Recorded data
————————

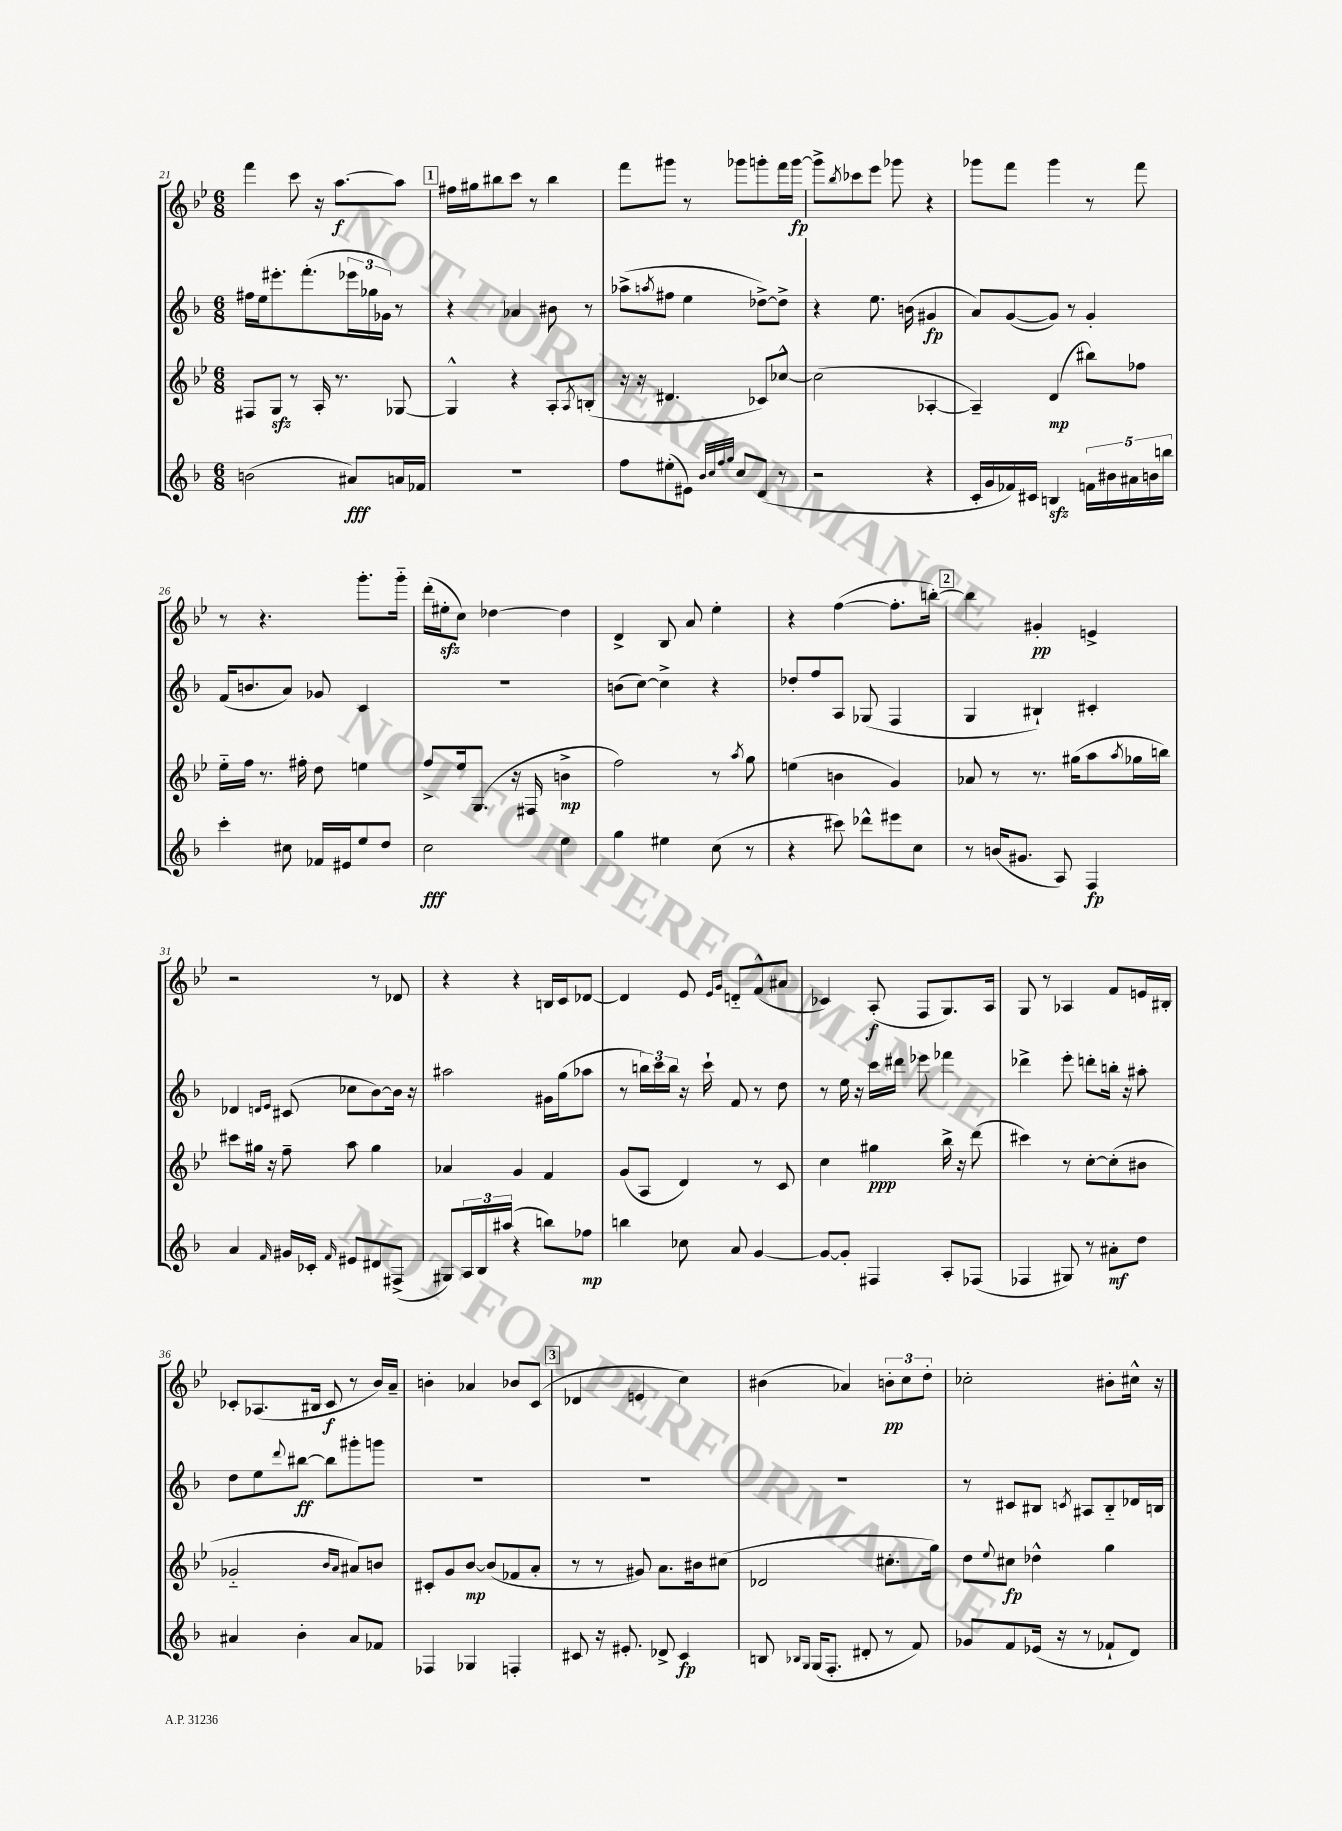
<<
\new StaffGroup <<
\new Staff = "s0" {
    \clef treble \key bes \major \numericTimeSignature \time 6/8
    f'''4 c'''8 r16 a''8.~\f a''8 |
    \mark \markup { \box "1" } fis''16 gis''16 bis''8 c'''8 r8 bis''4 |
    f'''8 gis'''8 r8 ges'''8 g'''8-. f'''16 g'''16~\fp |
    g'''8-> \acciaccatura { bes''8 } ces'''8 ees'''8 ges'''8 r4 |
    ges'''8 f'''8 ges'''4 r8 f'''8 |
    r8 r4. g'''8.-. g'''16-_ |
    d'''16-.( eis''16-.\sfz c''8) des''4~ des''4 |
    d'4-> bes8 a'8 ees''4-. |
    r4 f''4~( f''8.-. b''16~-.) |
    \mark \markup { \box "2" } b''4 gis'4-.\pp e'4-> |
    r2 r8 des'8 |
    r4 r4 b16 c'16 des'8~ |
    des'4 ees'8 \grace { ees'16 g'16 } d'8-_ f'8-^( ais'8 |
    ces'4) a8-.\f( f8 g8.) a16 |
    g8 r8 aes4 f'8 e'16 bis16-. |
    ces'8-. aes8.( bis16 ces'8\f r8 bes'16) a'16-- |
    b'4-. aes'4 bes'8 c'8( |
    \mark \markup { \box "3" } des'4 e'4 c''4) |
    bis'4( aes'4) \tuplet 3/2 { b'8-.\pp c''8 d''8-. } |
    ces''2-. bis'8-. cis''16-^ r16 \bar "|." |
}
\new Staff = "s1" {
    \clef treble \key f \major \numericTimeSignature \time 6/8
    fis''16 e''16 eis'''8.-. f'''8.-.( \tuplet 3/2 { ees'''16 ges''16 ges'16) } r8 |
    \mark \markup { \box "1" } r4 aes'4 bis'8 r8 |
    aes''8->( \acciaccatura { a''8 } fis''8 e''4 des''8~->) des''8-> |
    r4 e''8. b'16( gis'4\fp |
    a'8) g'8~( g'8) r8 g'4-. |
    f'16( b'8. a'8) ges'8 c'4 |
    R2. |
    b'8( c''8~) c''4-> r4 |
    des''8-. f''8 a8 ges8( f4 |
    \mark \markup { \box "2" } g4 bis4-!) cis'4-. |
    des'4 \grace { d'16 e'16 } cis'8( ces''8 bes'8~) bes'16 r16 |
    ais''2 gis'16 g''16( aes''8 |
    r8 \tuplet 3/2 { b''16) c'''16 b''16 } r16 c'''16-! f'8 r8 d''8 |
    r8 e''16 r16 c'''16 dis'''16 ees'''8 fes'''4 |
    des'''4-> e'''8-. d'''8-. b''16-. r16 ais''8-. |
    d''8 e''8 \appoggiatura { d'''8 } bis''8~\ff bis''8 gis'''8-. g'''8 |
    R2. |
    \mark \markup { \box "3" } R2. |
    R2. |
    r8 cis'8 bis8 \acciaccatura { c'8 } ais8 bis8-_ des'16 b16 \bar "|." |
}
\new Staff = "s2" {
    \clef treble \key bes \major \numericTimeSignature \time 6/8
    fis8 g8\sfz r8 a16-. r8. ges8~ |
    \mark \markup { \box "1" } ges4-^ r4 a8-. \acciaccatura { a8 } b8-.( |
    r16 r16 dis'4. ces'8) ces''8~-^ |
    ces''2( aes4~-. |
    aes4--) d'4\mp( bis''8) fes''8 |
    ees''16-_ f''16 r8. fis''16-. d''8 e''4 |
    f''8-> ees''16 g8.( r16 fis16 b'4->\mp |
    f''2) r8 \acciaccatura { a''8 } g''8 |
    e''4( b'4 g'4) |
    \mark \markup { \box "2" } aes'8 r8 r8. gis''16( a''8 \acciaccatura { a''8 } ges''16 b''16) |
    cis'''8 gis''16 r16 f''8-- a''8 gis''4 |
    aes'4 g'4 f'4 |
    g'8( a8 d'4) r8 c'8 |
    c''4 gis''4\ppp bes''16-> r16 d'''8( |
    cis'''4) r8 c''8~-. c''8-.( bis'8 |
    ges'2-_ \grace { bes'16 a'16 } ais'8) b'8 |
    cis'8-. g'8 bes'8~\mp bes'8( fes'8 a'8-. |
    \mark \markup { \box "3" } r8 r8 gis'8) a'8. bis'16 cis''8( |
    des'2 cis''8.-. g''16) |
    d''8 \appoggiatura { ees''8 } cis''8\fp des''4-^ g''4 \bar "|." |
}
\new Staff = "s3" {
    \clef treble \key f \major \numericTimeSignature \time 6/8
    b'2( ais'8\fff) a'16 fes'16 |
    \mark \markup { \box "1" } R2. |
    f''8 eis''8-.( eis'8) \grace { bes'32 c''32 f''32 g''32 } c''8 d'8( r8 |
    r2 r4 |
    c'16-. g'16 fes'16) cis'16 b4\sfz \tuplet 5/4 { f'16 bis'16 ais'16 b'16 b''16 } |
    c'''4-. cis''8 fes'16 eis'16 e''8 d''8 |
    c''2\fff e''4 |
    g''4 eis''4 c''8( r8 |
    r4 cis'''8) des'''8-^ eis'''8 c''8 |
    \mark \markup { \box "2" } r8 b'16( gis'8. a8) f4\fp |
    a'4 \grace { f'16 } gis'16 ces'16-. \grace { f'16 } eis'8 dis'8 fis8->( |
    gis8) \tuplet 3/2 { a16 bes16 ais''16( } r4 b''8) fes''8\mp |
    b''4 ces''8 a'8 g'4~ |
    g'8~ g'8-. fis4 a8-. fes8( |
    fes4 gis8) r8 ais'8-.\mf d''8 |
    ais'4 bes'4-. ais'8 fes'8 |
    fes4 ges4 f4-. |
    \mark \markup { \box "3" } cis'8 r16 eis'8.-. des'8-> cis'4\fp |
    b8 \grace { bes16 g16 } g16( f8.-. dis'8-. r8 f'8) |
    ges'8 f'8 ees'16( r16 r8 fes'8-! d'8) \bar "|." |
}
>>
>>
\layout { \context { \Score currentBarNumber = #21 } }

————————

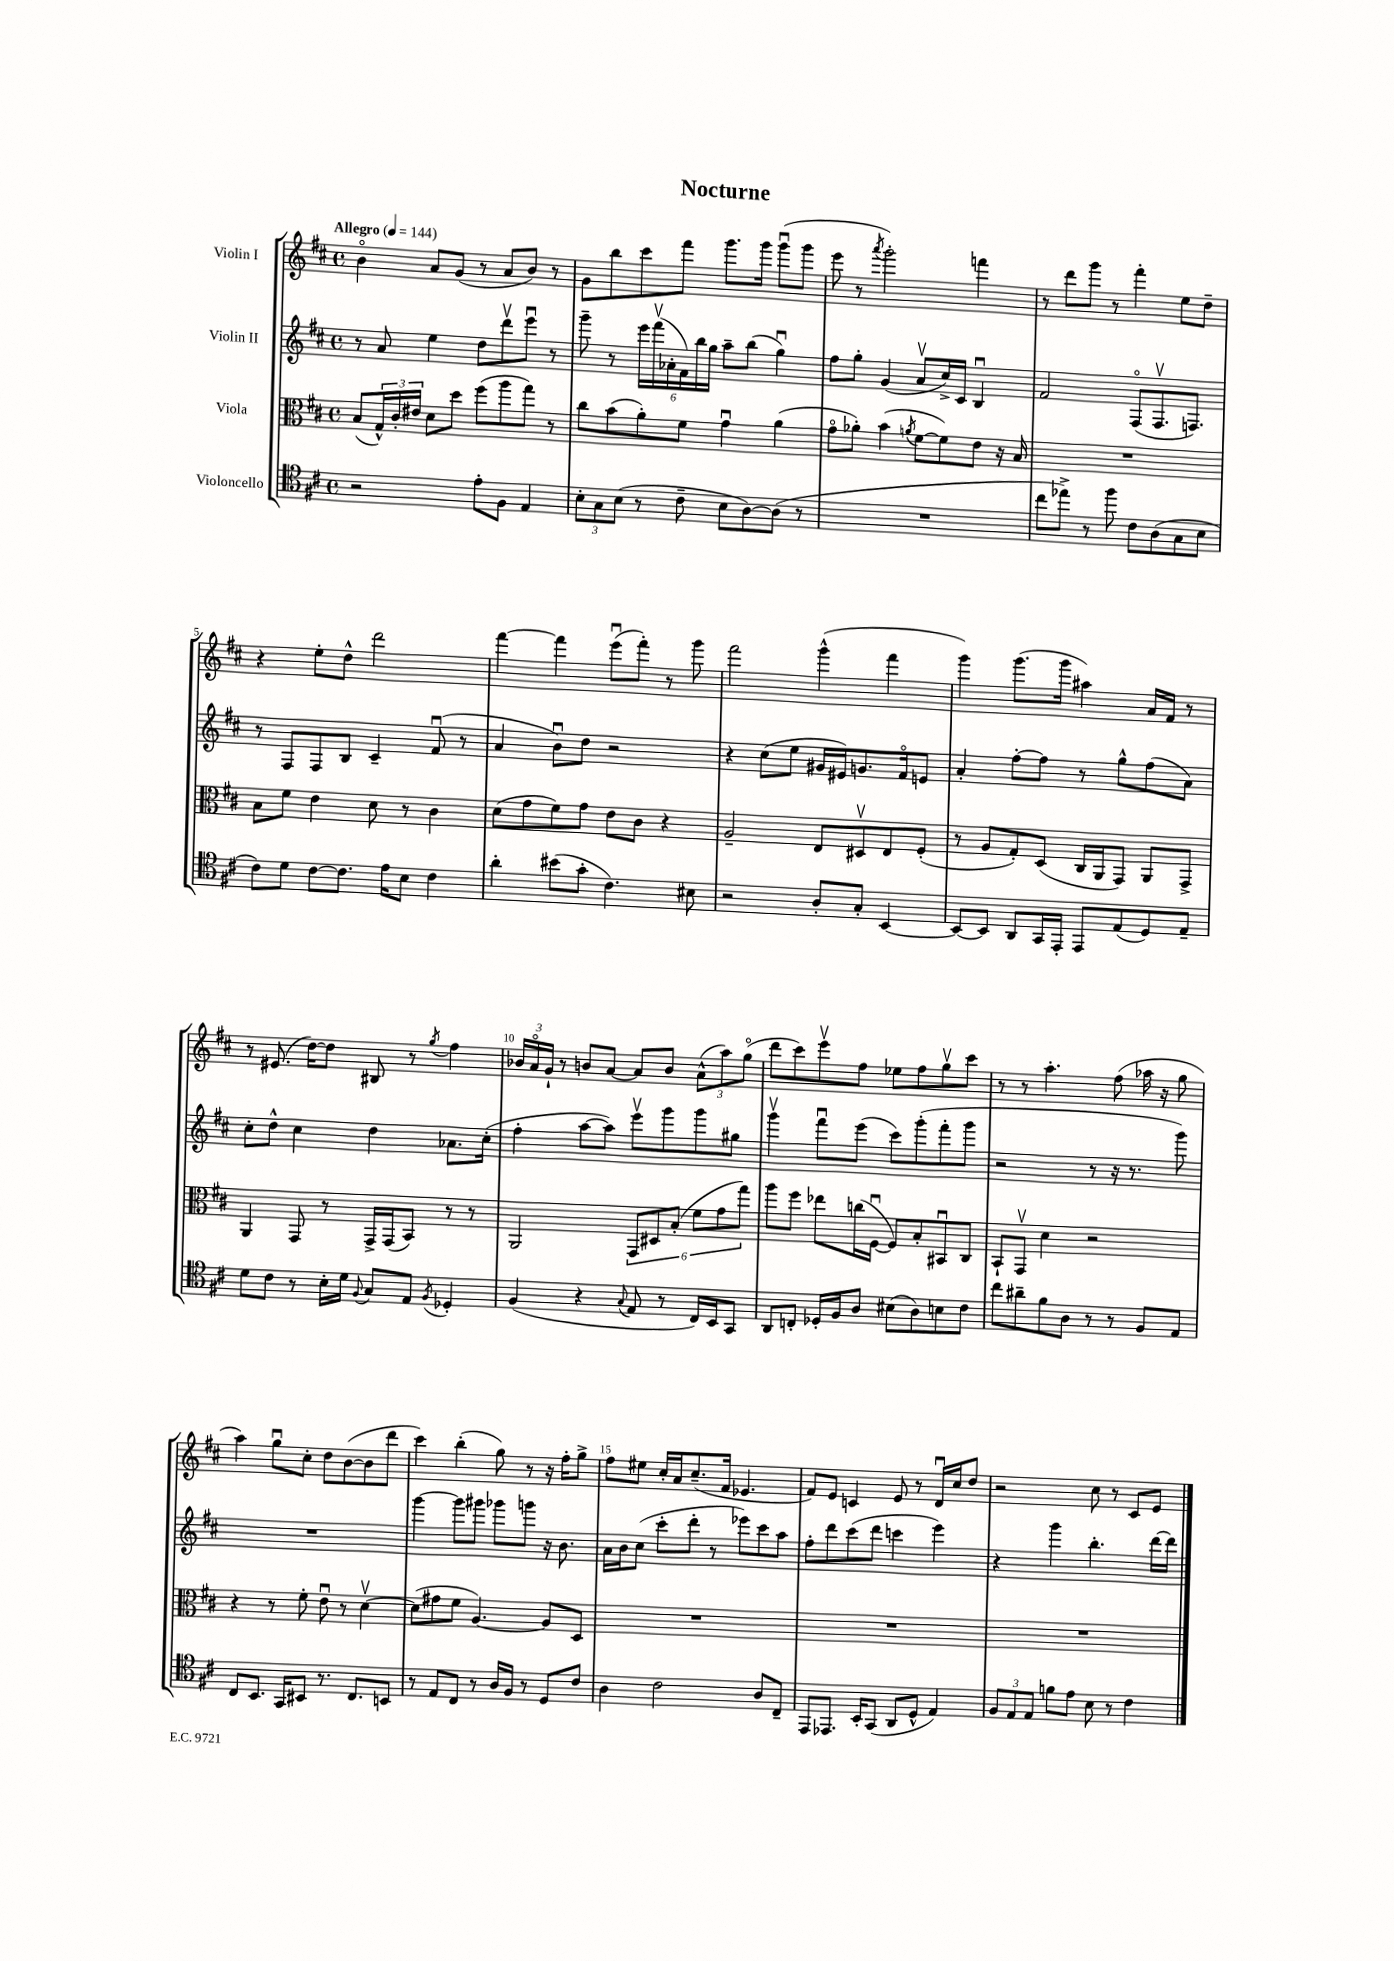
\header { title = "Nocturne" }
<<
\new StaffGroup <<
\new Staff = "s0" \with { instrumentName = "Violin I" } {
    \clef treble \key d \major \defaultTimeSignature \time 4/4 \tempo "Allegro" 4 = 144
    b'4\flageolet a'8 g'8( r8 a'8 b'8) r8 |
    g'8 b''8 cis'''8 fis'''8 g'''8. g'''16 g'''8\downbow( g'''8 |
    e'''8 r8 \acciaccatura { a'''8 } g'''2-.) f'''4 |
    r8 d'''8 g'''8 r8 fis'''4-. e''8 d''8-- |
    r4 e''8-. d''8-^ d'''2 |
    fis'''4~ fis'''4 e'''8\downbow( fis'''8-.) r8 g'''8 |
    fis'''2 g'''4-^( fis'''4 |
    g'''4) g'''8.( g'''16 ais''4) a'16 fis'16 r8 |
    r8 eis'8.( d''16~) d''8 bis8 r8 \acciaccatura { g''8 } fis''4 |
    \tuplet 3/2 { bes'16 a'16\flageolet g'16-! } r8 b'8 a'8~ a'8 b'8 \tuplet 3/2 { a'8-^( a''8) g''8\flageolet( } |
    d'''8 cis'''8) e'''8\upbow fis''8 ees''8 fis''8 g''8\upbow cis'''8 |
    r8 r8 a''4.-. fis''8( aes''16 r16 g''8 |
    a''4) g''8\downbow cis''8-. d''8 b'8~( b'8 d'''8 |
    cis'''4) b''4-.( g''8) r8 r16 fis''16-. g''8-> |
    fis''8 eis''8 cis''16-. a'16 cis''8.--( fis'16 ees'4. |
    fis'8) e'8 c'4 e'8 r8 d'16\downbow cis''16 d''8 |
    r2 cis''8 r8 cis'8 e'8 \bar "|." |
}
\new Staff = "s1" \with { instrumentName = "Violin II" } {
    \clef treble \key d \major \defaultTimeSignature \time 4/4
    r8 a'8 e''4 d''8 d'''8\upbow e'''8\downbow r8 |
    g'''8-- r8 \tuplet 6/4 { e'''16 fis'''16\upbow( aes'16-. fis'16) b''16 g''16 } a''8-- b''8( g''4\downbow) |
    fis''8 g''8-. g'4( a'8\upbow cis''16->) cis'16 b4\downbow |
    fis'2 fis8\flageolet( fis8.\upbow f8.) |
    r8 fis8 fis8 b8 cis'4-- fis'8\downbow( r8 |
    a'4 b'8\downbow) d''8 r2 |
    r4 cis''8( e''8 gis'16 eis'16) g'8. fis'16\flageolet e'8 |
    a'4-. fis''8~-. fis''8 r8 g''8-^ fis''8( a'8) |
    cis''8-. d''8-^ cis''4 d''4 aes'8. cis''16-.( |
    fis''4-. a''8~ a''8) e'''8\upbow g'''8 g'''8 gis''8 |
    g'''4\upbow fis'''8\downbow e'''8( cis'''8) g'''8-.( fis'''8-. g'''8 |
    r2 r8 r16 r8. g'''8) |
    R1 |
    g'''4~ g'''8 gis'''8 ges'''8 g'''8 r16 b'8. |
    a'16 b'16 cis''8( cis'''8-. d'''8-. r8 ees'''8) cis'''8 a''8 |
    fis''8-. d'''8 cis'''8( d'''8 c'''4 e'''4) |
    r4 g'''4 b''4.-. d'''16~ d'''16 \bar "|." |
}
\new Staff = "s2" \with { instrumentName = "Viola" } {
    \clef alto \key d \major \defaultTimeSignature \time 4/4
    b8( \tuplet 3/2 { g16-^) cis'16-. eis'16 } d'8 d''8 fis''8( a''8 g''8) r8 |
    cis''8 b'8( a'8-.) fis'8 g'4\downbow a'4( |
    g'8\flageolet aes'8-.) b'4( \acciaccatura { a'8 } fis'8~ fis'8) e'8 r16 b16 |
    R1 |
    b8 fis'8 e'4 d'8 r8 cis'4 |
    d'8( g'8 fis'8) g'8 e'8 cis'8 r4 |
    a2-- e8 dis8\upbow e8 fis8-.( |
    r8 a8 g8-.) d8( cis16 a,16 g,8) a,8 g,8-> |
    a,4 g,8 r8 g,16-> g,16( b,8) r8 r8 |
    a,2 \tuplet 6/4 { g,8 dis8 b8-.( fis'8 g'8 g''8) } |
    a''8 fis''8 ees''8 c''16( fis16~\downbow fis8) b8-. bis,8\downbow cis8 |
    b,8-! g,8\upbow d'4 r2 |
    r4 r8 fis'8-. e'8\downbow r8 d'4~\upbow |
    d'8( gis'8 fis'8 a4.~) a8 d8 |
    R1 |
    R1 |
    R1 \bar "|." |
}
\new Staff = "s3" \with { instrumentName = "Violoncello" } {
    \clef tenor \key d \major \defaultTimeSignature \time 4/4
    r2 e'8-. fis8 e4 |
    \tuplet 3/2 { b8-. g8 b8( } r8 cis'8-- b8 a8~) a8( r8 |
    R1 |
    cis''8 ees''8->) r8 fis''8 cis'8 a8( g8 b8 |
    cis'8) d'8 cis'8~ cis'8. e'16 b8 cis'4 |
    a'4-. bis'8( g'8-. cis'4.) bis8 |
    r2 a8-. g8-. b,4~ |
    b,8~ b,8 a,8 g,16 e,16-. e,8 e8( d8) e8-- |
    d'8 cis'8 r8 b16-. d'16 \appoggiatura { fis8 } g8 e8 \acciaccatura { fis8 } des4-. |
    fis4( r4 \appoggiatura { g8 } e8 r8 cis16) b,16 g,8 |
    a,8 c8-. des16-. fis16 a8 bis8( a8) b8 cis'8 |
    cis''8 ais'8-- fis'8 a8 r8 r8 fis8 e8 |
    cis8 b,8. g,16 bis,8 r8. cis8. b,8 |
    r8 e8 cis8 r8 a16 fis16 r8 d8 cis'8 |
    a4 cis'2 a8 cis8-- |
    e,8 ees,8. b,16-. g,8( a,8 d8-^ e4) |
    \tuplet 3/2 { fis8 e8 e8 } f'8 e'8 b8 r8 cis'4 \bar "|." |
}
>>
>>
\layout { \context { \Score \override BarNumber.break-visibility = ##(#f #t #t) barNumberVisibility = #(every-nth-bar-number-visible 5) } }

————————

Please state how many lines of the material above contain the string "defaultTimeSignature". Reply with the number only.

Task solution ::
4